Excerpted data -
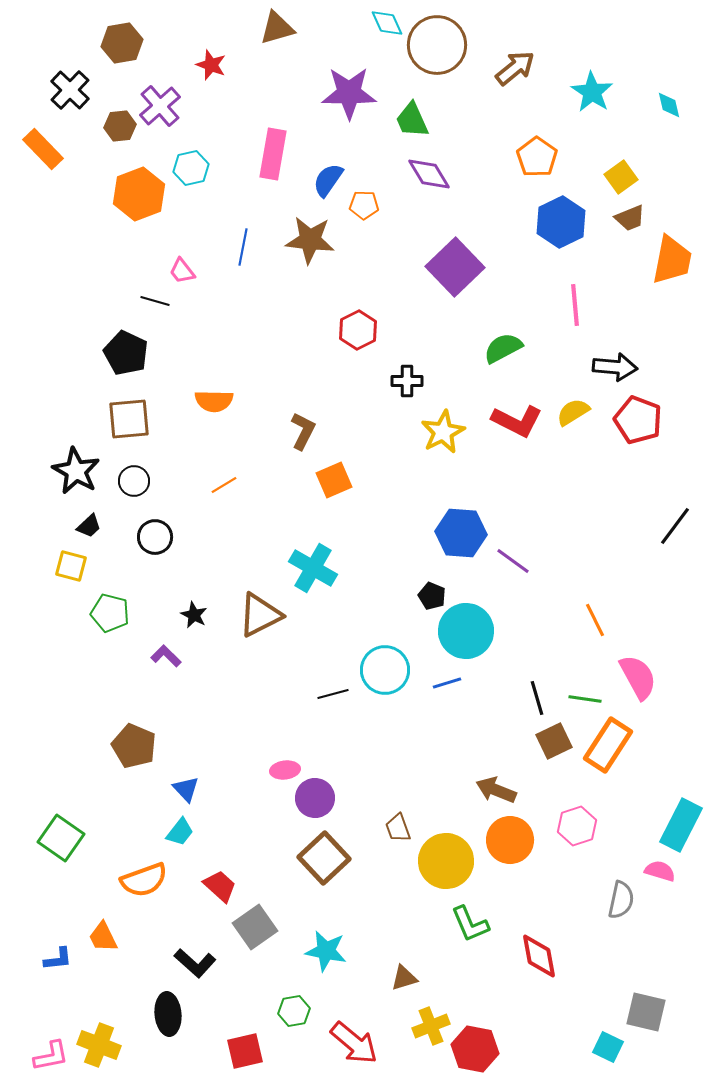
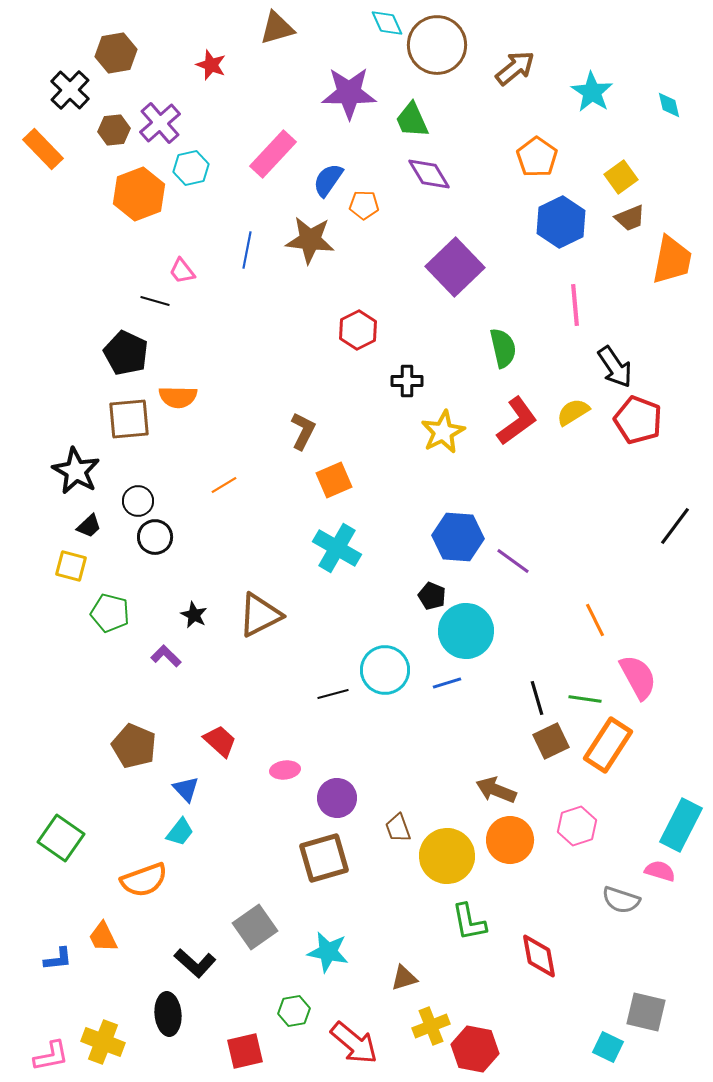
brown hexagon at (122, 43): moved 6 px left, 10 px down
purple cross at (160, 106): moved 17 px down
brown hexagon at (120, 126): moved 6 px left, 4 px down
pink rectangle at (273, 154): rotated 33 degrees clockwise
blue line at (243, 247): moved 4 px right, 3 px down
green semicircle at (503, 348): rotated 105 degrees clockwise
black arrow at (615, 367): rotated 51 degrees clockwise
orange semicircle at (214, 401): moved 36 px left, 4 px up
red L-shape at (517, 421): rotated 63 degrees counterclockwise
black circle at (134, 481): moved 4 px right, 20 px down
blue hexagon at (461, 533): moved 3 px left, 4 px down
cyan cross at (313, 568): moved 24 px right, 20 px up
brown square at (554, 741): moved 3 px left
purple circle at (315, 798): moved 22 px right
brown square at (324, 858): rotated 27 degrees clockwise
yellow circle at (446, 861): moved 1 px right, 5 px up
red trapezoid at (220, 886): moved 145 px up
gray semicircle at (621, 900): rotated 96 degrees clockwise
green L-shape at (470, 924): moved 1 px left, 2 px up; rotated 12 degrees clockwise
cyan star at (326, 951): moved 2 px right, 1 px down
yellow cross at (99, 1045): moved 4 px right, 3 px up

Exercise goal - Retype the entries above exactly, but only from the line containing "brown square at (554, 741): moved 3 px left" through the line containing "red trapezoid at (220, 886): moved 145 px up", both included.

Task solution -
brown square at (554, 741): moved 3 px left
purple circle at (315, 798): moved 22 px right
brown square at (324, 858): rotated 27 degrees clockwise
yellow circle at (446, 861): moved 1 px right, 5 px up
red trapezoid at (220, 886): moved 145 px up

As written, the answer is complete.